Directions » Go over the data and keep only the lines that include "none".

Stored data »
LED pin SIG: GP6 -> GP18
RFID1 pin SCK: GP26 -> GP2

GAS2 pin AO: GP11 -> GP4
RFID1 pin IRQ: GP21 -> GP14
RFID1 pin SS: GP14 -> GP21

...

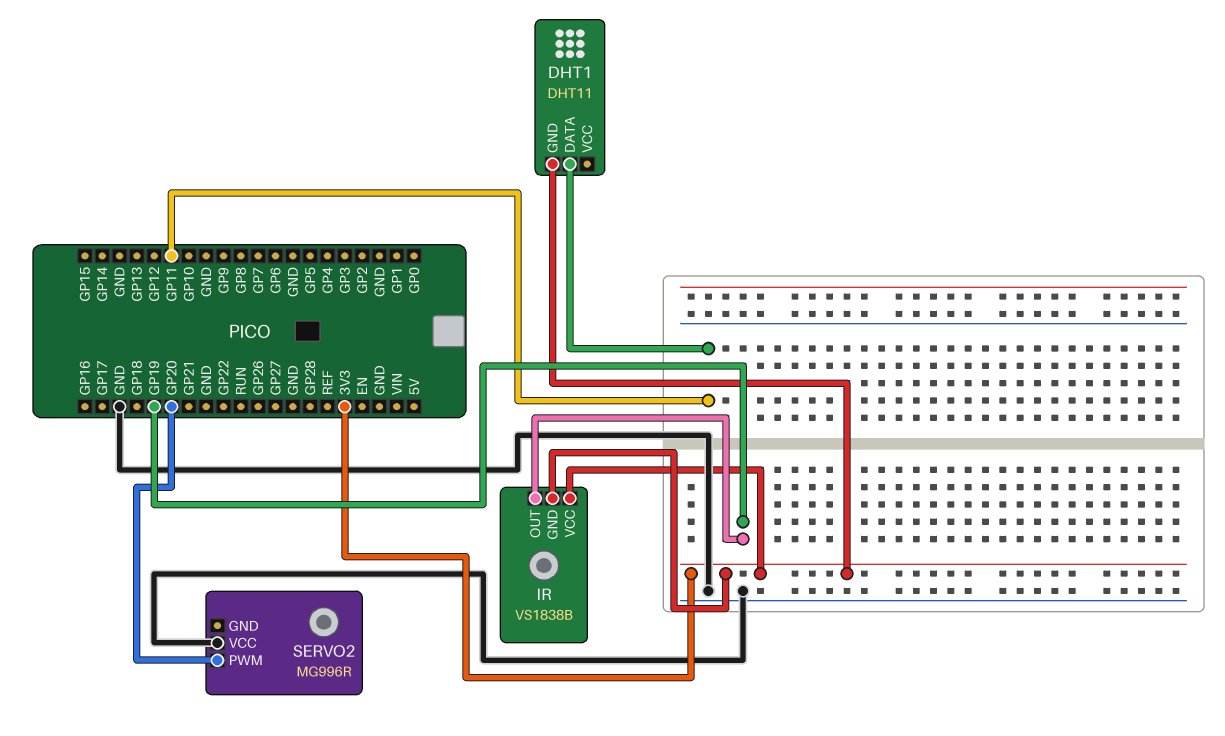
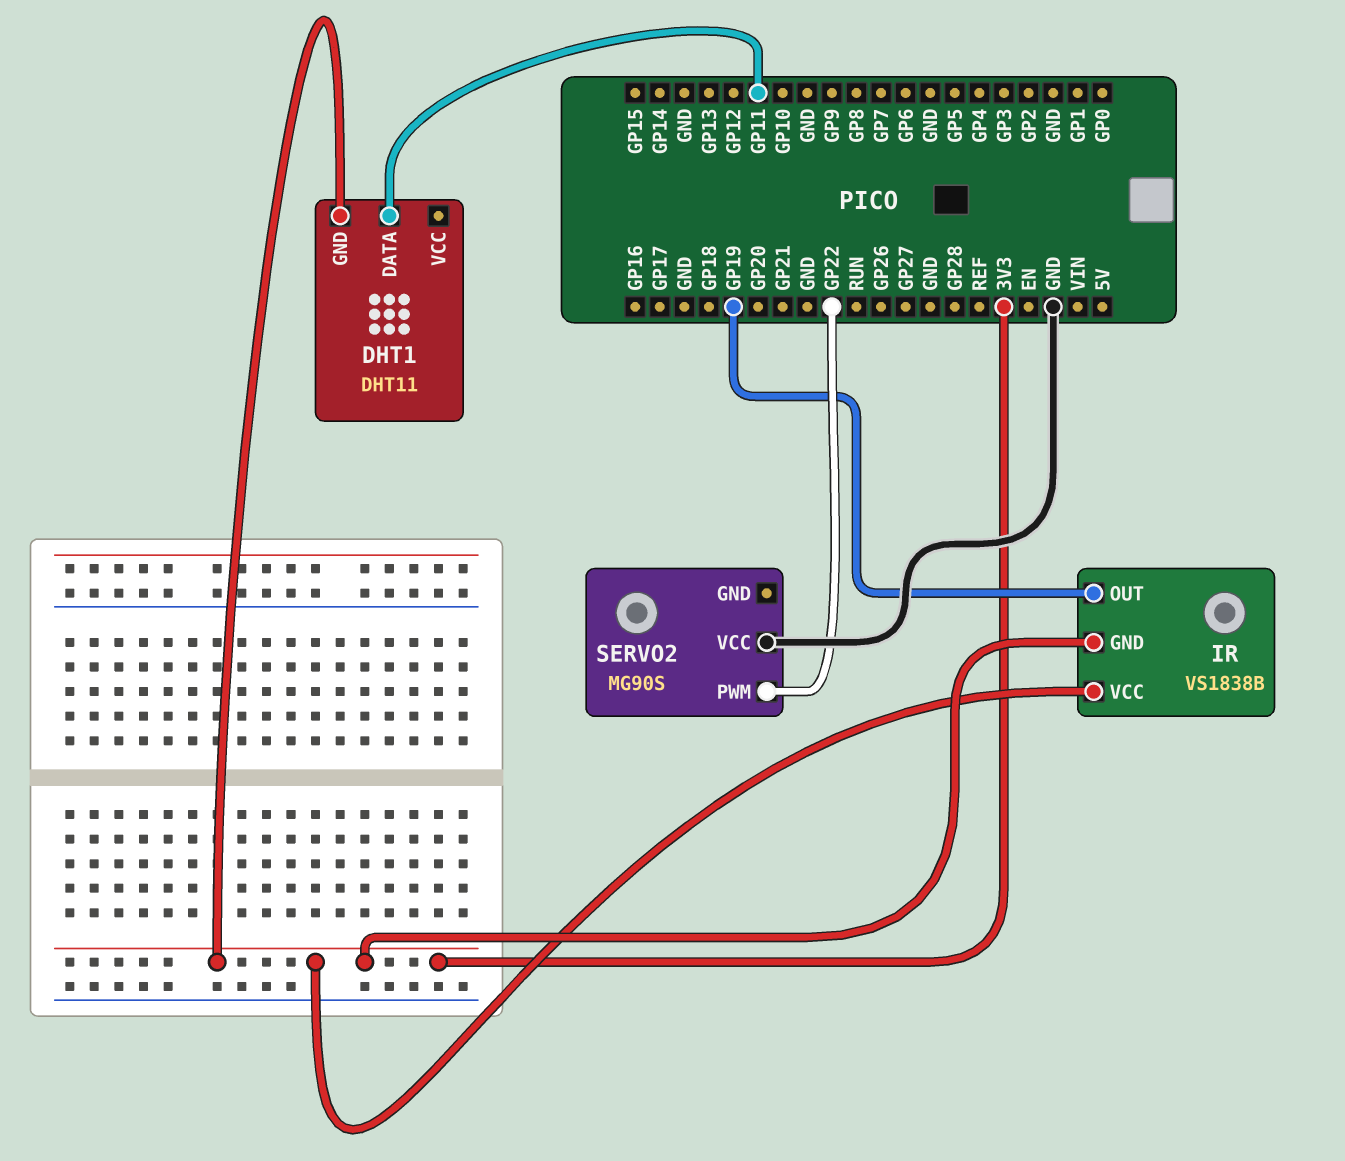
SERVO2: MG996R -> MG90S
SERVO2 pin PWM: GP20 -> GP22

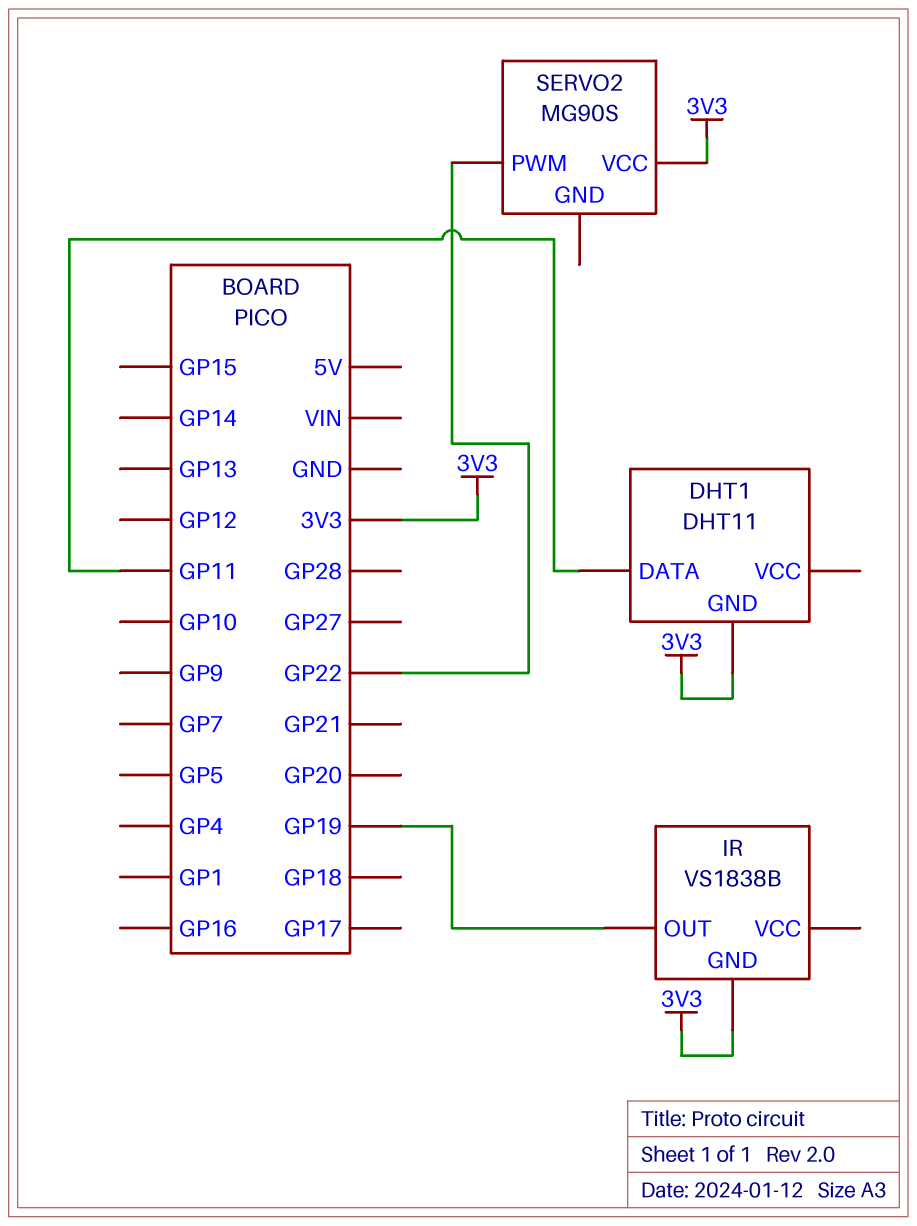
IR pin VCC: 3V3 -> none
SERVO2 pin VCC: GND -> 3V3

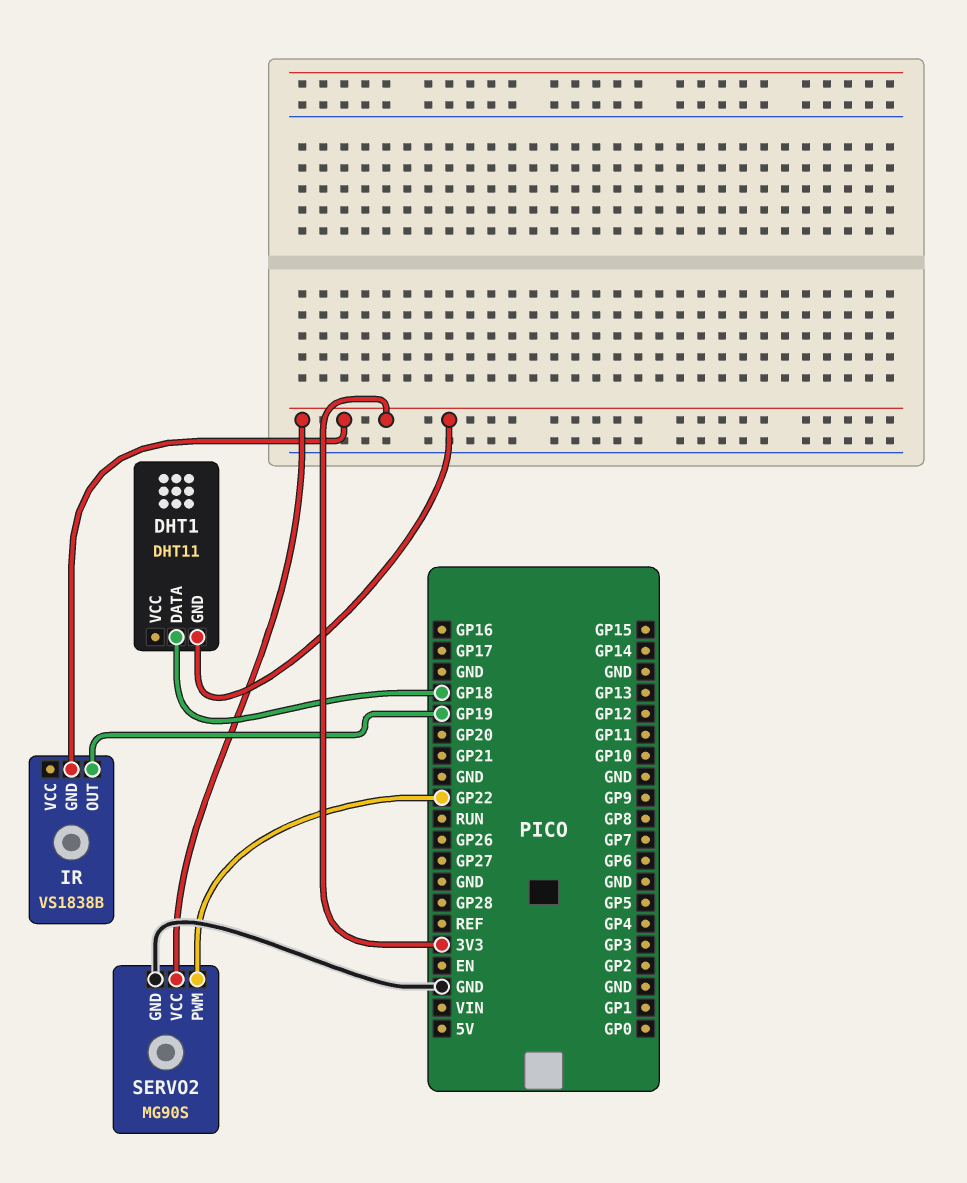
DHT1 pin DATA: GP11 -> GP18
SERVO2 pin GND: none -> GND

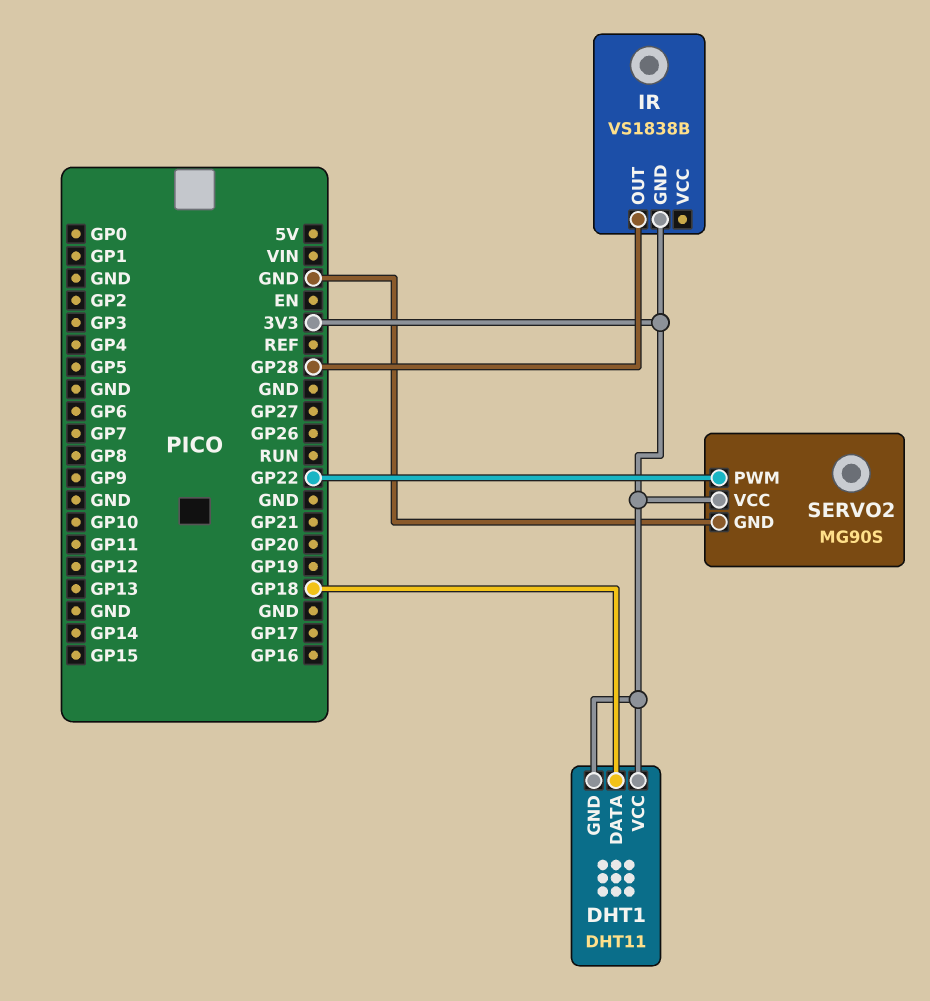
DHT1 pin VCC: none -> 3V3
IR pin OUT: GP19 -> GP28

Exercise solution »
IR pin VCC: 3V3 -> none
SERVO2 pin GND: none -> GND
DHT1 pin VCC: none -> 3V3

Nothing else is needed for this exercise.